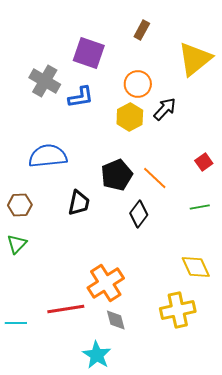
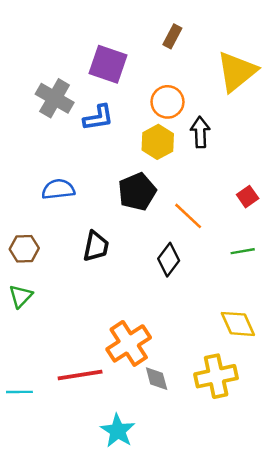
black arrow: (165, 109) -> (200, 132), turned -45
blue semicircle: (48, 156) -> (58, 189), size x0.7
black pentagon: (117, 175) -> (137, 192), moved
gray diamond: (116, 320) -> (157, 379), moved

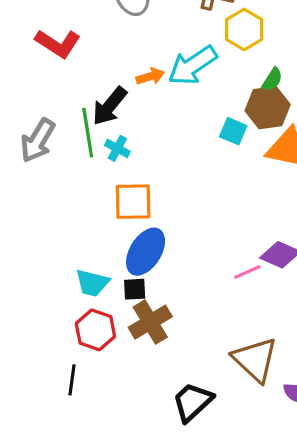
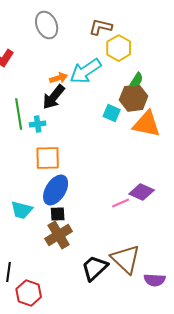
black arrow: (110, 106) -> (54, 97), moved
cyan cross: (117, 148) -> (38, 124), turned -35
black square: (135, 289) -> (58, 214), moved
red hexagon: (95, 330) -> (29, 293), moved
black trapezoid: (192, 402) -> (95, 268), moved

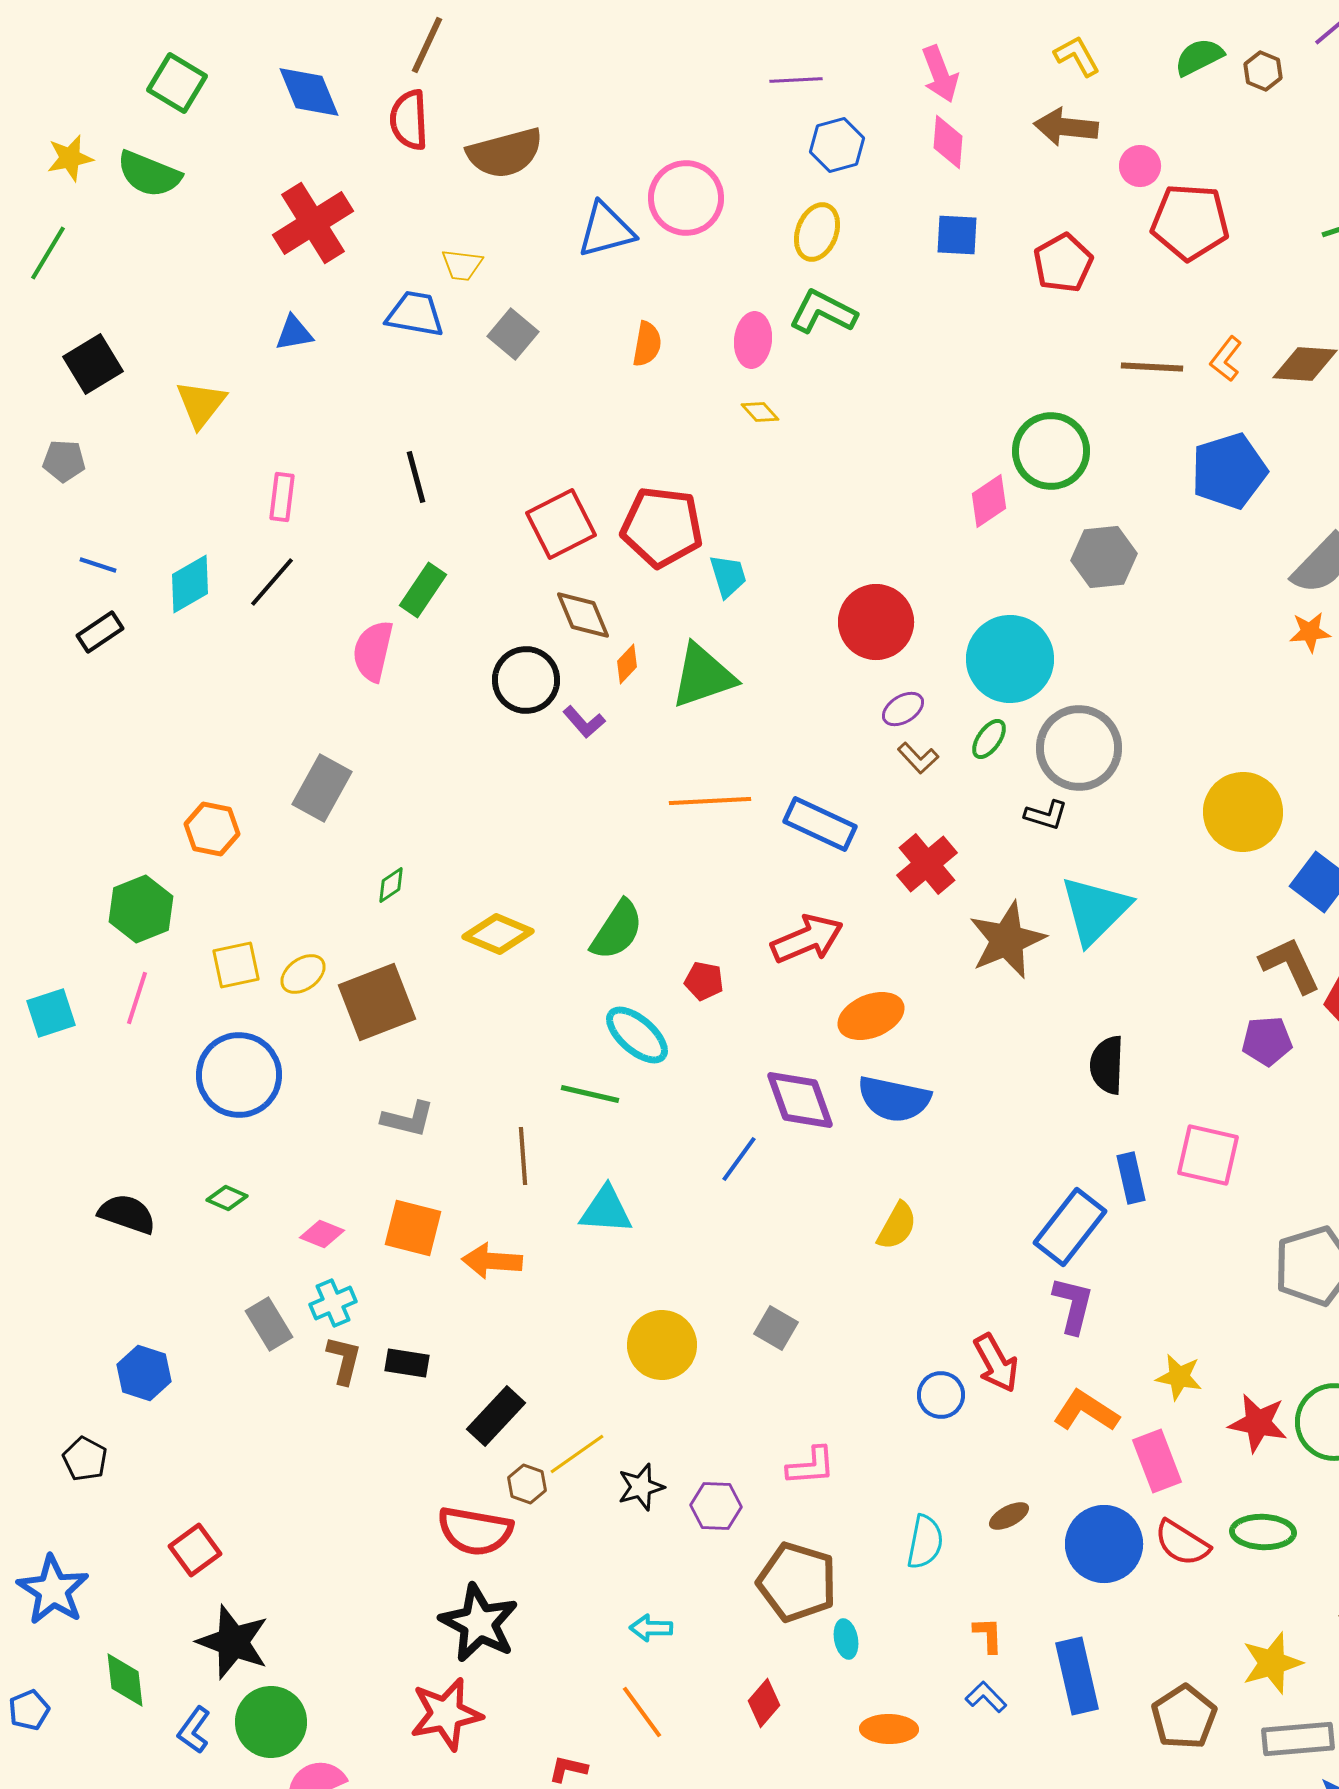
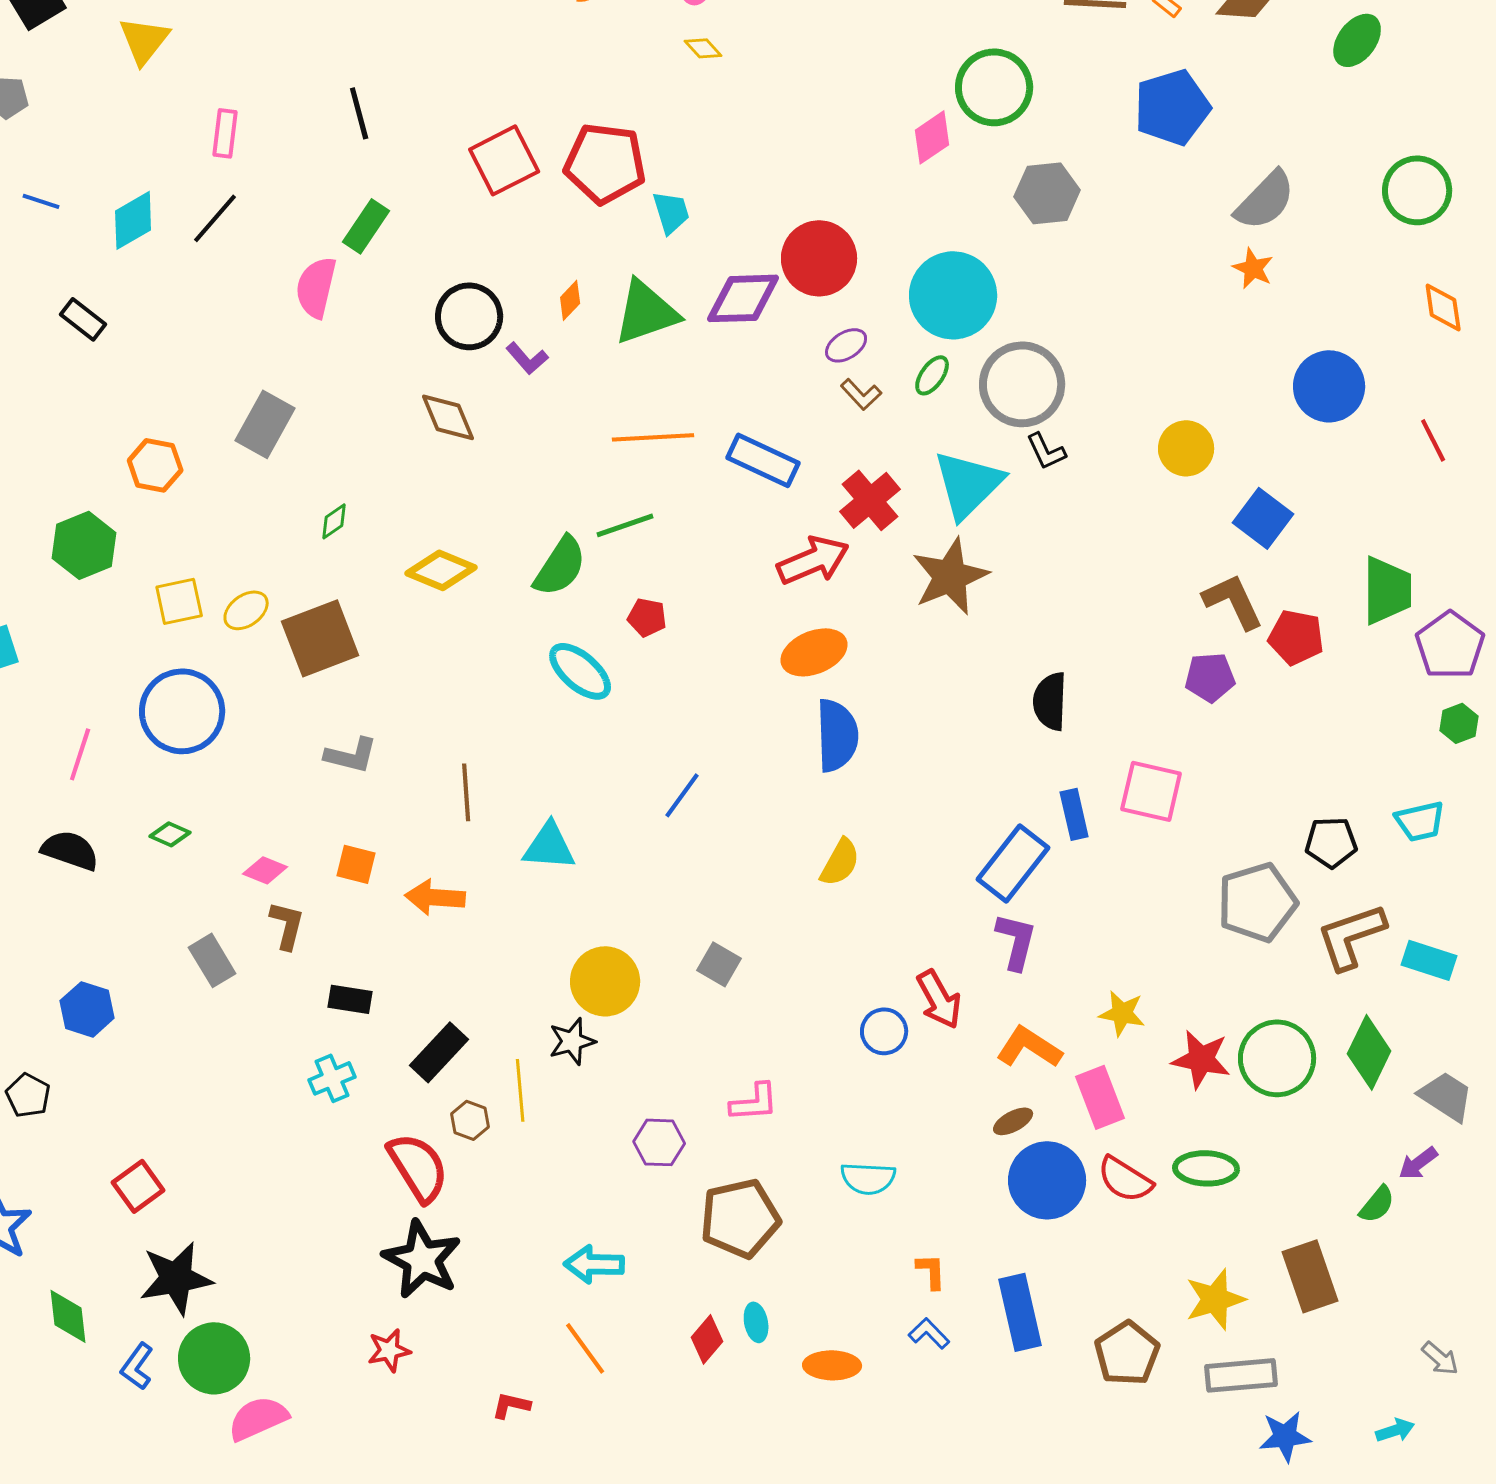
brown diamond: (583, 615) -> (448, 417), moved
black rectangle: (100, 632) -> (83, 319), moved, turned 72
orange star: (1310, 632) -> (1253, 268), turned 30
yellow circle: (1243, 812) -> (1186, 448), size x0.7
black L-shape: (1046, 815) -> (1046, 451), moved, turned 48
cyan triangle: (1095, 910) -> (968, 484), moved
red arrow: (807, 939) -> (813, 560), moved
pink line: (137, 998) -> (80, 754), moved
green line: (590, 1094) -> (625, 525), moved, turned -32
blue semicircle: (894, 1099) -> (837, 735), turned -104
purple diamond: (800, 1100) -> (743, 298), moved, turned -72
orange square: (413, 1228) -> (356, 864), size x0.7
cyan cross: (333, 1303) -> (332, 1078), moved
brown L-shape: (344, 1360) -> (287, 925), moved
yellow line: (577, 1454) -> (520, 1090), turned -60
black star: (641, 1487) -> (572, 1041), moved
brown ellipse: (1009, 1516) -> (1013, 1121), moved
red semicircle: (475, 1531) -> (418, 1167), turned -132
cyan semicircle: (925, 1542) -> (868, 1178), turned 82
brown pentagon: (797, 1582) -> (740, 1218), turned -30
cyan arrow: (651, 1628) -> (594, 1264), size x1.4
cyan ellipse: (846, 1639) -> (756, 1322), moved
black star: (233, 1642) -> (176, 1278), turned -30
red star: (446, 1714) -> (389, 1350), size x0.6

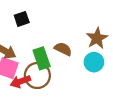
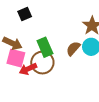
brown semicircle: (63, 49) -> (73, 49), moved, turned -70

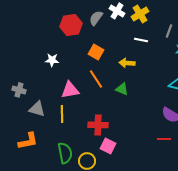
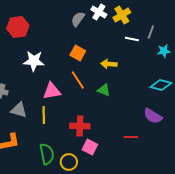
red hexagon: (71, 25) -> (18, 27), moved
white line: (141, 40) -> (132, 39), moved
white star: (52, 60) -> (34, 61), size x1.5
red line: (164, 139) -> (131, 137), moved

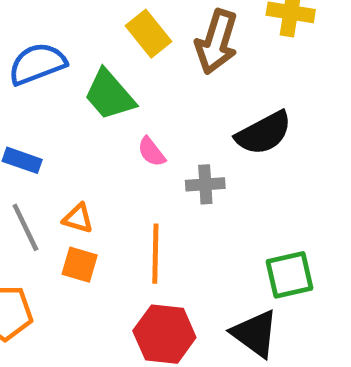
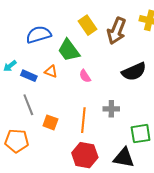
gray cross: (205, 184) -> (111, 109), moved
orange triangle: (78, 218) -> (51, 71), moved
black triangle: (255, 334) -> (124, 158), turned -30

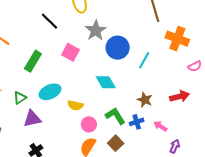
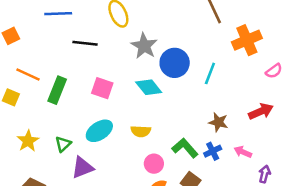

###

[Directions]
Beginning with the line that contains "orange triangle: (78, 218) -> (51, 71), moved" and ending with the last line of the data, restate each line word for word. Exclude the pictures.

[Exercise output]
orange triangle: (78, 218) -> (51, 71), moved
black triangle: (255, 334) -> (124, 158), turned -30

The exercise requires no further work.